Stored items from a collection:
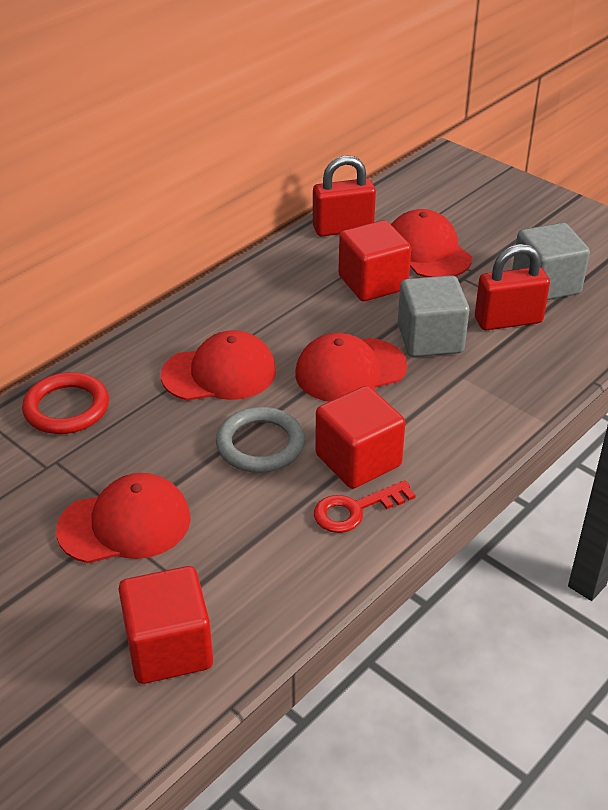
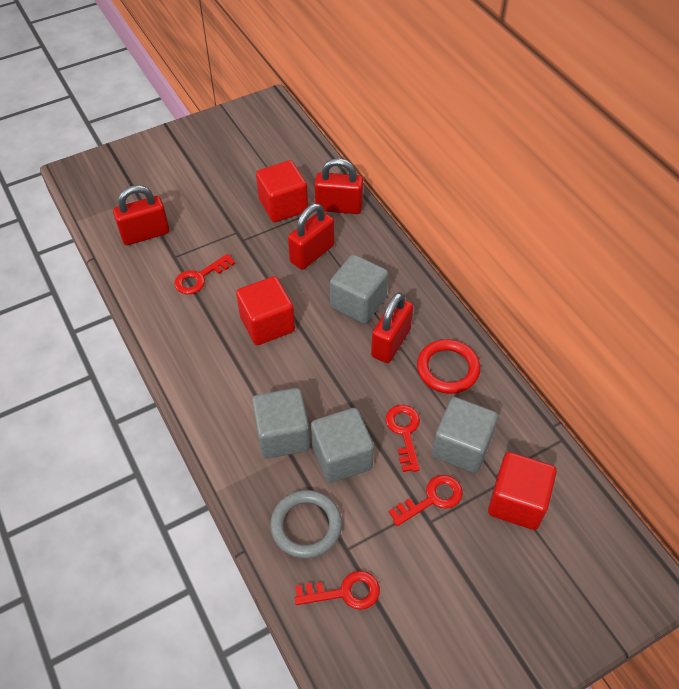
grey cube: 2 -> 4
red cap: 4 -> 0
red key: 1 -> 4
red padlock: 2 -> 4

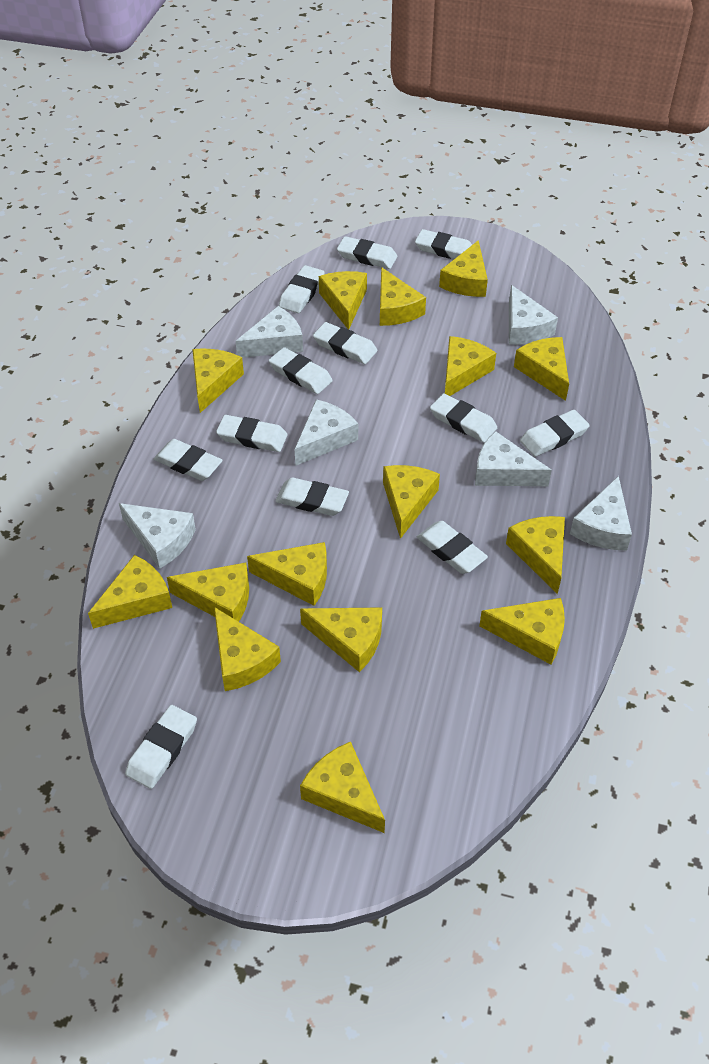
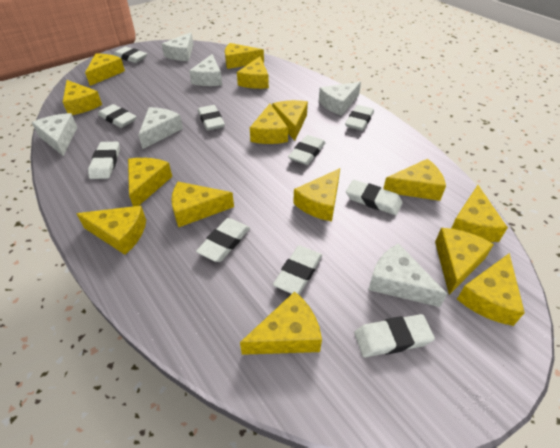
white eraser: 12 -> 10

**What the task asks**.
Quote the records above exactly, leaving out any pictures.

**Written response**.
grey cube: 2 -> 4
red cap: 4 -> 0
red key: 1 -> 4
red padlock: 2 -> 4

white eraser: 12 -> 10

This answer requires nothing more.